- **Exercise goal**: Of the material below, only the lines from the line containing "(594, 603) = (431, 298): blue" down to the line containing "(481, 268) = (415, 207): black" belong in the answer, written out exactly.
▬▬▬▬▬▬▬▬▬▬
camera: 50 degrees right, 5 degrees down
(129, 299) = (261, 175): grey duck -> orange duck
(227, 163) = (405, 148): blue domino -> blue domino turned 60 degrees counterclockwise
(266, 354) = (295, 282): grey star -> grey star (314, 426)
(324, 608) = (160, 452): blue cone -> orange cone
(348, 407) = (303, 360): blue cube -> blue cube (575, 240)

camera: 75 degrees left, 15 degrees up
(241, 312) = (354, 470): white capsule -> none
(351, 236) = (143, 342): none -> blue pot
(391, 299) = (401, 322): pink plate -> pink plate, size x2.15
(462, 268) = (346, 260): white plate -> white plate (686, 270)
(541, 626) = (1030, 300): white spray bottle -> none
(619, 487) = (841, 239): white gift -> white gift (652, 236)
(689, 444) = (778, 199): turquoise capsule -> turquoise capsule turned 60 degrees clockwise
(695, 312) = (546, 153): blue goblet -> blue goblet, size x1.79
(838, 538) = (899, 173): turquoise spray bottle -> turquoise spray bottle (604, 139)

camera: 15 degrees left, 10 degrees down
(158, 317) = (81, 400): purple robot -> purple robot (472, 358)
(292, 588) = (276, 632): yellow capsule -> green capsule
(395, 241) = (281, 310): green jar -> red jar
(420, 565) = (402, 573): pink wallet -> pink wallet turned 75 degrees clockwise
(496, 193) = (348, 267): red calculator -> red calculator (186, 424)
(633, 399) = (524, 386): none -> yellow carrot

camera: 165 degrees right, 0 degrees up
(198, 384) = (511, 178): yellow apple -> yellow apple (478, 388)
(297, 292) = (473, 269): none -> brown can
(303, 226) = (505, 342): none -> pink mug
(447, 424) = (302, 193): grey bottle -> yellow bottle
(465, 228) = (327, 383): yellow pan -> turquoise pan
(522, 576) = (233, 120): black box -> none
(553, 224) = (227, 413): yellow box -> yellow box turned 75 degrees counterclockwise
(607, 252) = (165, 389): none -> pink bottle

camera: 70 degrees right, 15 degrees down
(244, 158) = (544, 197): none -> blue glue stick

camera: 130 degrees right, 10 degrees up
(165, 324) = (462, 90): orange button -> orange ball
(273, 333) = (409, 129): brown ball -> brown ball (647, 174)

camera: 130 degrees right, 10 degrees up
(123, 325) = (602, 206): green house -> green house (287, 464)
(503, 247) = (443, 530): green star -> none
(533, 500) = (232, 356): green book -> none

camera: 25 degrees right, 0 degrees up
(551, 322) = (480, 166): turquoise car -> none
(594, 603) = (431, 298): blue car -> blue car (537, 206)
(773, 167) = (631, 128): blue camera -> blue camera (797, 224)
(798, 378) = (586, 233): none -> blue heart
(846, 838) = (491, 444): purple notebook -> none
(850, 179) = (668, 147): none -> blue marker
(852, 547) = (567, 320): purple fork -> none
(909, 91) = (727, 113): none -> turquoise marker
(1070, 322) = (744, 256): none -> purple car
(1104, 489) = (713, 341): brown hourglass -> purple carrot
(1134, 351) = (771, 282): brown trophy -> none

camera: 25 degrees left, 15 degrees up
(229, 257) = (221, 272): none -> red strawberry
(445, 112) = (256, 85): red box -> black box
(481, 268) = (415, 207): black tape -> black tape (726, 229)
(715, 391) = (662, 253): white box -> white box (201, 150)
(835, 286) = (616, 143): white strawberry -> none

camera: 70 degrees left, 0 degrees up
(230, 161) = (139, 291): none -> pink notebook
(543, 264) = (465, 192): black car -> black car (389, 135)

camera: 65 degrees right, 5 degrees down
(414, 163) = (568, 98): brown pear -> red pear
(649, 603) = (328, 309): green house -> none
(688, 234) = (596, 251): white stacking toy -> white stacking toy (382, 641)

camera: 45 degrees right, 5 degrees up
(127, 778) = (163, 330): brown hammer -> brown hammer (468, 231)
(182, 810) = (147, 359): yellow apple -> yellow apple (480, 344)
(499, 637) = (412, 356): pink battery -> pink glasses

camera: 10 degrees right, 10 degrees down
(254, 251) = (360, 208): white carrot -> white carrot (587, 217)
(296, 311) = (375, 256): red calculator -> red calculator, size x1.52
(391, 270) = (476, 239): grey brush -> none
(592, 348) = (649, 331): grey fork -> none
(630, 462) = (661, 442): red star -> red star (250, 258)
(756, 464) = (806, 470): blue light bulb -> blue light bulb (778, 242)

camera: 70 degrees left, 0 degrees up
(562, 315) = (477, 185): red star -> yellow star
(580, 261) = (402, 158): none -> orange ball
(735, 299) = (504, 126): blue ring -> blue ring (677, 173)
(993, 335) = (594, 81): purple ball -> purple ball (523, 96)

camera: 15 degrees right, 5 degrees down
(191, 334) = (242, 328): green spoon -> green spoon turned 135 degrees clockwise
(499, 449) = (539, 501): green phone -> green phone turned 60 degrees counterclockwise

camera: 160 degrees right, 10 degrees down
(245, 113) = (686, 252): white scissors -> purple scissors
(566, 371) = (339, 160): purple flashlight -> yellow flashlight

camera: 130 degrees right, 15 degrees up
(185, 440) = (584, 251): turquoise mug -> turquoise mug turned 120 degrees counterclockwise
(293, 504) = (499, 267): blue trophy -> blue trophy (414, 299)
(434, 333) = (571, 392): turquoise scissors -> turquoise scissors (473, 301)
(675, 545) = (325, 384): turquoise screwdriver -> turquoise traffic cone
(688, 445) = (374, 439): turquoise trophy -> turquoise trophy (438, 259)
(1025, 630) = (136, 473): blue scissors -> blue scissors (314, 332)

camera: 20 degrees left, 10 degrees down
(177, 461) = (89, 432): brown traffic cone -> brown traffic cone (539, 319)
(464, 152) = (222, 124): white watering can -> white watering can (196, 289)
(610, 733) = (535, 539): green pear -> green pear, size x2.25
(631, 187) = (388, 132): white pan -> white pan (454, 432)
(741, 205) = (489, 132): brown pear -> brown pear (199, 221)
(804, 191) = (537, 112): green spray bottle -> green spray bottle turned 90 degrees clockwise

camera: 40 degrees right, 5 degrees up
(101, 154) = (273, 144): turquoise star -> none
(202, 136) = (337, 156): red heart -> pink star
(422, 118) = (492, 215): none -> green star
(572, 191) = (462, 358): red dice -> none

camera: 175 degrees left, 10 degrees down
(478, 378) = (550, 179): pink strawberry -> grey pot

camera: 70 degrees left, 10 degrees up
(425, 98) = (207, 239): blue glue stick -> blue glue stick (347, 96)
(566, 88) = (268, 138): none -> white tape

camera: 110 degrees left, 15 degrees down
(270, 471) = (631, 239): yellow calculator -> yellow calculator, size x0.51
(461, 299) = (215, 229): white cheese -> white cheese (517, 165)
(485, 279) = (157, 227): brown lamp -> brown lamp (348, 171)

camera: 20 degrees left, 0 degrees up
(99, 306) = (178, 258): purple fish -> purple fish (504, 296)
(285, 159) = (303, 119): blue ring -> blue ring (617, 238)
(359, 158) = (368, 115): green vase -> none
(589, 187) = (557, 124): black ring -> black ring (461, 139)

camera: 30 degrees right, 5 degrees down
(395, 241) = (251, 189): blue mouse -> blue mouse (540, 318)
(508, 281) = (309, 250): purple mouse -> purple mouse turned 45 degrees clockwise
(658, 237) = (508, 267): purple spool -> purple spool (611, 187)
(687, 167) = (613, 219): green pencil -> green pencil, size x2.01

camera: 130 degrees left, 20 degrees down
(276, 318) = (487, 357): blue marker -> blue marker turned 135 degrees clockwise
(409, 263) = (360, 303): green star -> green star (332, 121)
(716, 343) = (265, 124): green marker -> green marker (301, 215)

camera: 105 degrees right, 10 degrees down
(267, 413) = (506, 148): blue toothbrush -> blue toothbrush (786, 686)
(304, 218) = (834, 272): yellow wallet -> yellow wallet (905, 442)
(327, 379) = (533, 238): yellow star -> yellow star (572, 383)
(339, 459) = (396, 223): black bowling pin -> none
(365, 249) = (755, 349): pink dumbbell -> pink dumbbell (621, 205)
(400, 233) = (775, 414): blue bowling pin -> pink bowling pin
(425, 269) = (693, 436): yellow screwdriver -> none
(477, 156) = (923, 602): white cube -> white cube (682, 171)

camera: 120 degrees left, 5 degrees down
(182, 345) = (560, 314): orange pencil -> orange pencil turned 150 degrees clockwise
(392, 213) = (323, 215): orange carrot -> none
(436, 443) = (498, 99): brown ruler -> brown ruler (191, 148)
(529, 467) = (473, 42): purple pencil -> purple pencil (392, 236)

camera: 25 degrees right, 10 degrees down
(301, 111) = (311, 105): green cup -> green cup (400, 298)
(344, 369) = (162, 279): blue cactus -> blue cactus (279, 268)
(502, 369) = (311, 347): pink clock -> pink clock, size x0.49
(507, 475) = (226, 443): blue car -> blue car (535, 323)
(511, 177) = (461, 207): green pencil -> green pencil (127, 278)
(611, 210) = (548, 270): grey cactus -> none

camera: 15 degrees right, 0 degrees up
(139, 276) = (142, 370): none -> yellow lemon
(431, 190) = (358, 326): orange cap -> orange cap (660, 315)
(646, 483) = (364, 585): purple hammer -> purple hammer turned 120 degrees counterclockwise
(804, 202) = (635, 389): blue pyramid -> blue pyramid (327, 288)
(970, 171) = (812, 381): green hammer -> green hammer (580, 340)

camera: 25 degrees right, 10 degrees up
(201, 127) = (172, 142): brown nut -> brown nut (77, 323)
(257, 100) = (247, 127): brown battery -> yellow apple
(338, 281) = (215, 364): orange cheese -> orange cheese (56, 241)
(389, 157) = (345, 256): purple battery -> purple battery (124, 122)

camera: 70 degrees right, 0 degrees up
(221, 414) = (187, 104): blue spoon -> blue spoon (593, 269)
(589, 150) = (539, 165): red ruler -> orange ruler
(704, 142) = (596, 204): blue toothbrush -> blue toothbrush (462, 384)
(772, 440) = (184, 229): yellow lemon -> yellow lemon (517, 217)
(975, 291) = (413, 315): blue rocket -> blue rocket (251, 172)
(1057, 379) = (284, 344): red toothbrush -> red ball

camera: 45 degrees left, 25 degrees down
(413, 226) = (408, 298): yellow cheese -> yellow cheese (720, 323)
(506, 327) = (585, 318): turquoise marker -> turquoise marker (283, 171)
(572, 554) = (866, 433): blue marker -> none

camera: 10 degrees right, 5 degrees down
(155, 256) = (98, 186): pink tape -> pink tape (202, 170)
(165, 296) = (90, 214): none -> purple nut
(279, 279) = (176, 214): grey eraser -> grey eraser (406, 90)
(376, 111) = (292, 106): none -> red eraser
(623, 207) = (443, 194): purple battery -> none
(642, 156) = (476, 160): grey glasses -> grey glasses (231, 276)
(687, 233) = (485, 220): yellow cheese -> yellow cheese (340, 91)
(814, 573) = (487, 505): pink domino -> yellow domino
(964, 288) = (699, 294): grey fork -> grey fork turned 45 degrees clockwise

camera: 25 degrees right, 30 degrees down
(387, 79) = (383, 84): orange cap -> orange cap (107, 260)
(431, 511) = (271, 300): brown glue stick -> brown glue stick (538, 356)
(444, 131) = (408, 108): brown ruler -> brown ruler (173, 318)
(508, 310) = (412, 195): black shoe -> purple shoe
▬▬▬▬▬▬▬▬▬▬
- **Answer to this problem**:
(594, 603) = (431, 298): blue car -> blue car (537, 206)
(773, 167) = (631, 128): blue camera -> blue camera (797, 224)
(798, 378) = (586, 233): none -> blue heart
(846, 838) = (491, 444): purple notebook -> none
(850, 179) = (668, 147): none -> blue marker
(852, 547) = (567, 320): purple fork -> none
(909, 91) = (727, 113): none -> turquoise marker
(1070, 322) = (744, 256): none -> purple car
(1104, 489) = (713, 341): brown hourglass -> purple carrot
(1134, 351) = (771, 282): brown trophy -> none

camera: 25 degrees left, 15 degrees up
(229, 257) = (221, 272): none -> red strawberry
(445, 112) = (256, 85): red box -> black box
(481, 268) = (415, 207): black tape -> black tape (726, 229)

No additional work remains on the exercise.